*** Begin section ***

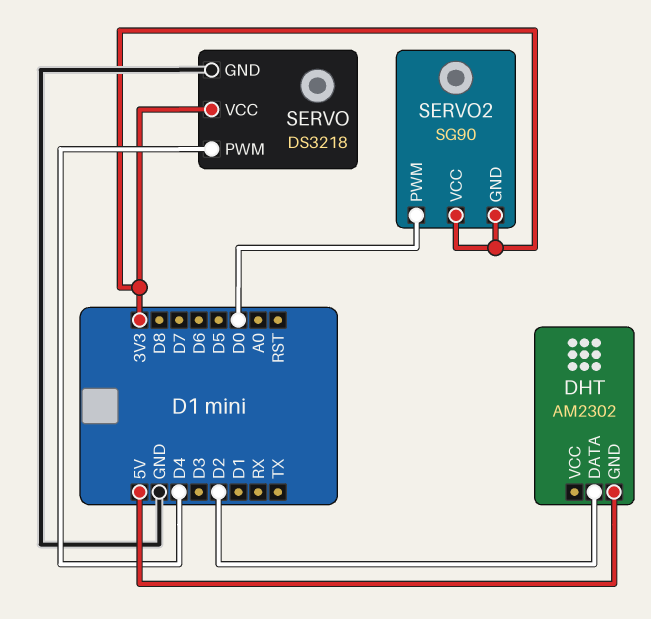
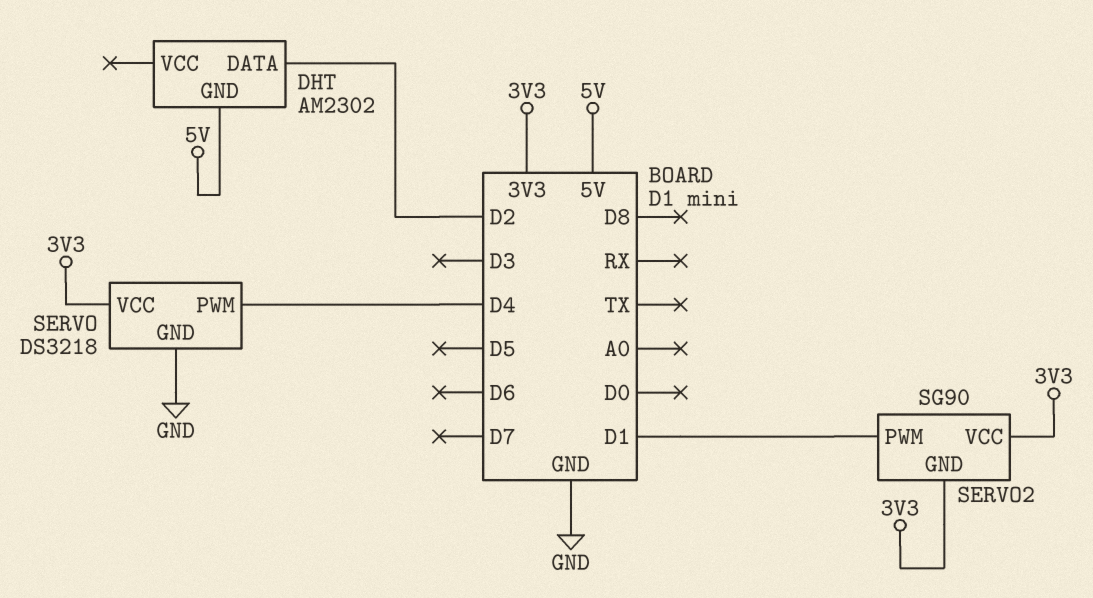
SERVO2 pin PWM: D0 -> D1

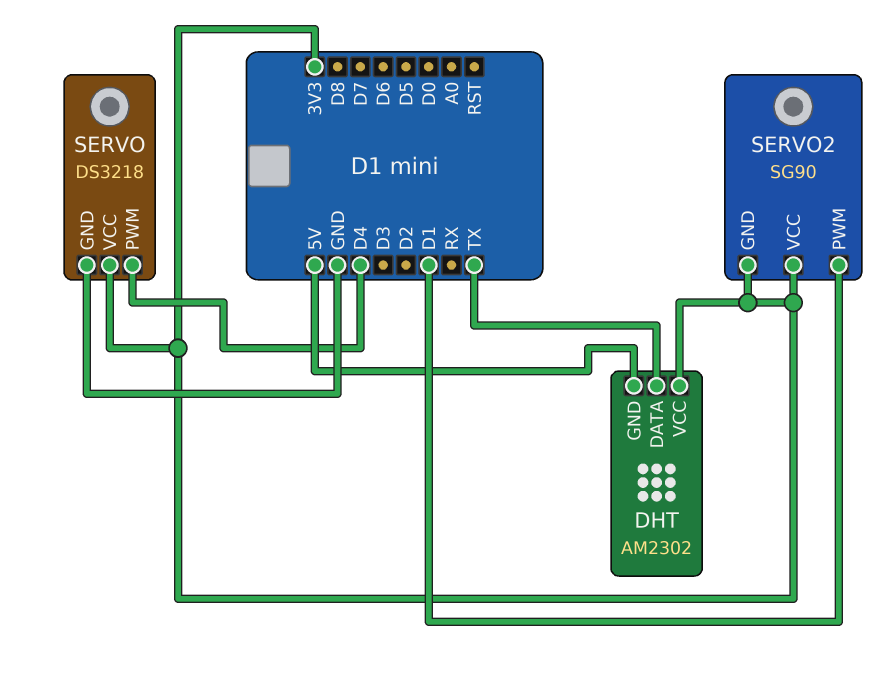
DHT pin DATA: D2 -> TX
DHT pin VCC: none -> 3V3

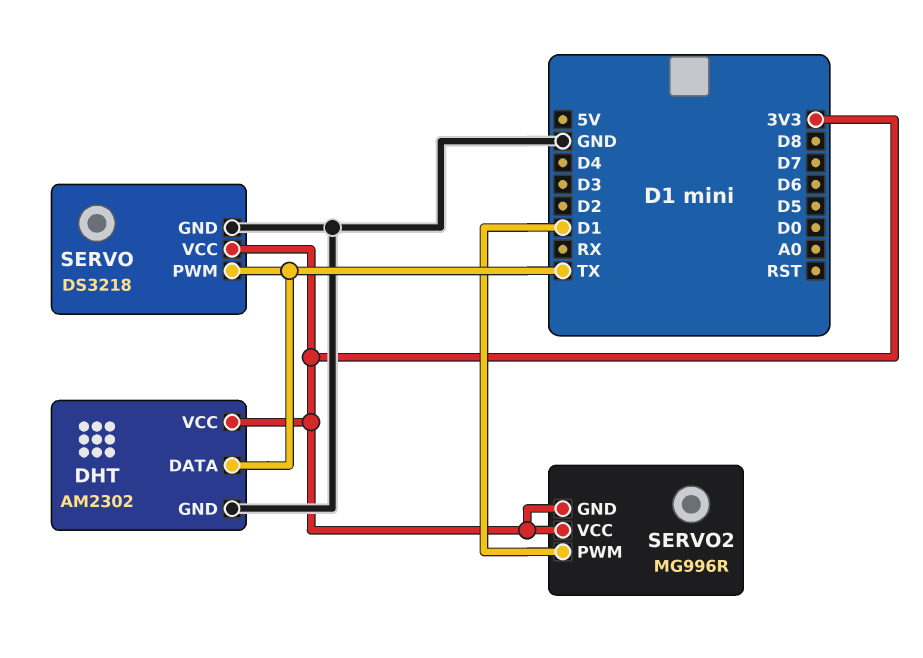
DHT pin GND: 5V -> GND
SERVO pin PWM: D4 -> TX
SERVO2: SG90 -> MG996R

*** End section ***

**Exercise instructions**
Copy out each record word for word and omit any pictures.

**Exercise result**
SERVO2 pin PWM: D0 -> D1

DHT pin DATA: D2 -> TX
DHT pin VCC: none -> 3V3

DHT pin GND: 5V -> GND
SERVO pin PWM: D4 -> TX
SERVO2: SG90 -> MG996R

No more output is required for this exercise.